▸ **ASSIGNMENT**
Nothing may be left out of the listing below but its images; repeat the rest exactly.

▸ **COLLECTED DATA**
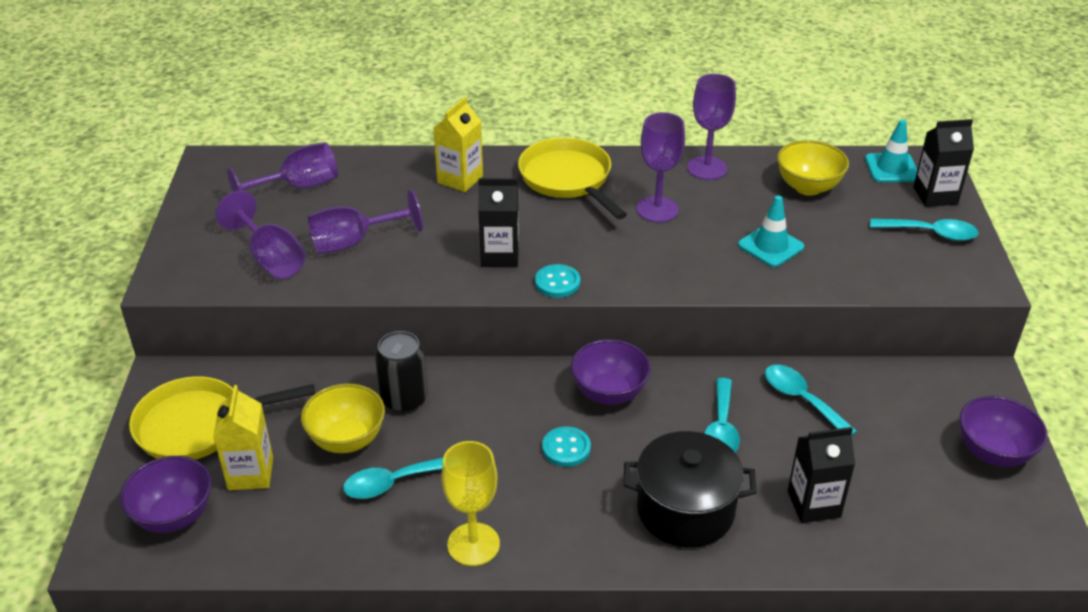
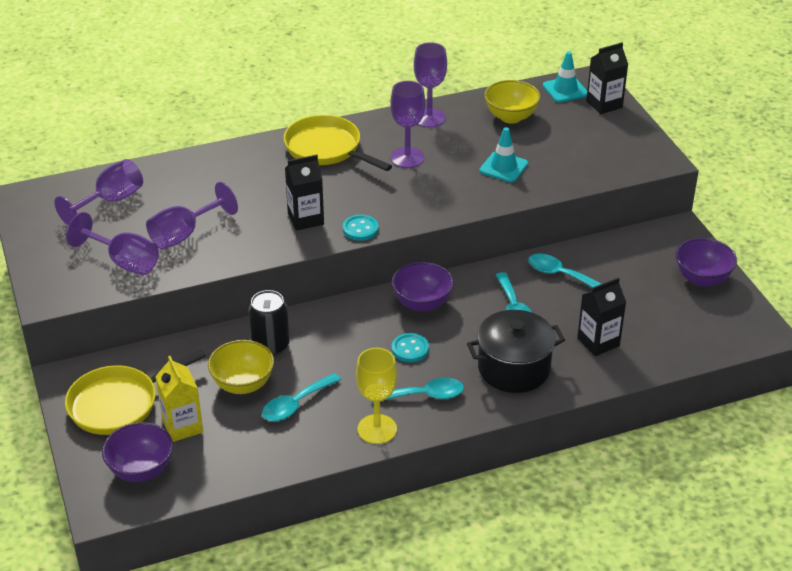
camera: 20 degrees left, 0 degrees up
(460, 179) = (240, 167): yellow carton -> none
(931, 233) = (612, 133): turquoise spoon -> turquoise spoon (424, 395)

▸ **ANSWER FOR THE TASK**
camera: 20 degrees left, 0 degrees up
(460, 179) = (240, 167): yellow carton -> none
(931, 233) = (612, 133): turquoise spoon -> turquoise spoon (424, 395)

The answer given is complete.